**TRY IT**
A verbatim copy of the lines starting at the one with "C3: 3.3uF (3V3, GND) -> 330nF (3V3, GND)" and ending at the last line below is required; include nothing else.

=== Begin Enclosure ===

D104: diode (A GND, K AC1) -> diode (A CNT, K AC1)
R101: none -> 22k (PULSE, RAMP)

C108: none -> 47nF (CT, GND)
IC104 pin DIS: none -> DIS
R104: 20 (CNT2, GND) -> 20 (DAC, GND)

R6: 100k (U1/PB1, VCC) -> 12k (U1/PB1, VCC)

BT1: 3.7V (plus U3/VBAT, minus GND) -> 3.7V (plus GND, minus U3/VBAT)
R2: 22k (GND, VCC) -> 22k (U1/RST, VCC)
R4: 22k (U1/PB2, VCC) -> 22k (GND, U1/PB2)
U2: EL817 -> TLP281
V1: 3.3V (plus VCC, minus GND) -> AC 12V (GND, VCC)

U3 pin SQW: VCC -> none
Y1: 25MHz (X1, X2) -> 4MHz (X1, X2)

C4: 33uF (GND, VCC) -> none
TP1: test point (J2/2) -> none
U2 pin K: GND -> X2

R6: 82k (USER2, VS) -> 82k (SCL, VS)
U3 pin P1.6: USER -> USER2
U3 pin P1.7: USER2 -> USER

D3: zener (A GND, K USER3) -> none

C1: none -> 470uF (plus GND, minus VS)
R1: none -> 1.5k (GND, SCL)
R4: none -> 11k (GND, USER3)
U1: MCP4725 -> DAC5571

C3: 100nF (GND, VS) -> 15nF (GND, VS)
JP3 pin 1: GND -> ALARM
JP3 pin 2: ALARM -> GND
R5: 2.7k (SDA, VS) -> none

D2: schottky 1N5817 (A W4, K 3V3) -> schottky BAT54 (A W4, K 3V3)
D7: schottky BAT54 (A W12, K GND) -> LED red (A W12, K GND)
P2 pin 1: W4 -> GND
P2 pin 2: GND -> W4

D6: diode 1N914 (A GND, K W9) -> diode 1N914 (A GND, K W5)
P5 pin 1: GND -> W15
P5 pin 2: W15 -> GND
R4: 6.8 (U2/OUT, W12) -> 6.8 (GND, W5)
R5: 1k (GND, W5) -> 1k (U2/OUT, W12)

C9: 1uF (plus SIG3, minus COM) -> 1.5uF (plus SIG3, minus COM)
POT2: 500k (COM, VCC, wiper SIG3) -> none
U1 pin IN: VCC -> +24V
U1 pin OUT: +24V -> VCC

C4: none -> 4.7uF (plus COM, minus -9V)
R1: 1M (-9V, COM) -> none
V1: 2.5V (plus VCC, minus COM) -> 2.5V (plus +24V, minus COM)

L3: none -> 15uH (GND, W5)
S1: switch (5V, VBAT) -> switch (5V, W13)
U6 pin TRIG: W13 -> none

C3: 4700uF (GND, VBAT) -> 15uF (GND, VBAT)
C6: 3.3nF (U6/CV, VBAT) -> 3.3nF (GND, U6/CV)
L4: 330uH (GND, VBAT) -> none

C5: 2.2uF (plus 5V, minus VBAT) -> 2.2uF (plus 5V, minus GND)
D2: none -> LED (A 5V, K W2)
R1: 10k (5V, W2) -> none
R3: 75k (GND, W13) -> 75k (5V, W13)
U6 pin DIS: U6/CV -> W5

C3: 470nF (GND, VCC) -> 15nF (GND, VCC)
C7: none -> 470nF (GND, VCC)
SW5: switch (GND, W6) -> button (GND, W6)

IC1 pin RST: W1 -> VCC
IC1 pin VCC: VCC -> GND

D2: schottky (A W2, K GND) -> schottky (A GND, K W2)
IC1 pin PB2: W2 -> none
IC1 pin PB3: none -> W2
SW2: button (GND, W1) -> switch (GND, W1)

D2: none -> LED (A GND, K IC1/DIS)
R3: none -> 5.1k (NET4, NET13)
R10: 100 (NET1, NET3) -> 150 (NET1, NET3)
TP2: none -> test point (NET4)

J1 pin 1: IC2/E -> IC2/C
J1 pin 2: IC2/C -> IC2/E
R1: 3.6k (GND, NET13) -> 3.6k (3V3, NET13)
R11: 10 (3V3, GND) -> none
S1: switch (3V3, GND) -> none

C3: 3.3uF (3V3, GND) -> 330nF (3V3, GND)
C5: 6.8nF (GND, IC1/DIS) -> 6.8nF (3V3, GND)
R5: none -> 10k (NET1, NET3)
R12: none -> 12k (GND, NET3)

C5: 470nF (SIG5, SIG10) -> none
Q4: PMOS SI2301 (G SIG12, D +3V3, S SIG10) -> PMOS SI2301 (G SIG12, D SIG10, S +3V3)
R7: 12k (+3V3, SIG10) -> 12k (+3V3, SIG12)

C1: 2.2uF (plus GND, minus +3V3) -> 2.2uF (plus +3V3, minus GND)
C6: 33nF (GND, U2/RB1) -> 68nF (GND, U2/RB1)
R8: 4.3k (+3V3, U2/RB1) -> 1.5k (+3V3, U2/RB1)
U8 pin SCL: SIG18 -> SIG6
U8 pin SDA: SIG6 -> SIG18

=== End Enclosure ===

**ANSWER BOX**
C3: 3.3uF (3V3, GND) -> 330nF (3V3, GND)
C5: 6.8nF (GND, IC1/DIS) -> 6.8nF (3V3, GND)
R5: none -> 10k (NET1, NET3)
R12: none -> 12k (GND, NET3)

C5: 470nF (SIG5, SIG10) -> none
Q4: PMOS SI2301 (G SIG12, D +3V3, S SIG10) -> PMOS SI2301 (G SIG12, D SIG10, S +3V3)
R7: 12k (+3V3, SIG10) -> 12k (+3V3, SIG12)

C1: 2.2uF (plus GND, minus +3V3) -> 2.2uF (plus +3V3, minus GND)
C6: 33nF (GND, U2/RB1) -> 68nF (GND, U2/RB1)
R8: 4.3k (+3V3, U2/RB1) -> 1.5k (+3V3, U2/RB1)
U8 pin SCL: SIG18 -> SIG6
U8 pin SDA: SIG6 -> SIG18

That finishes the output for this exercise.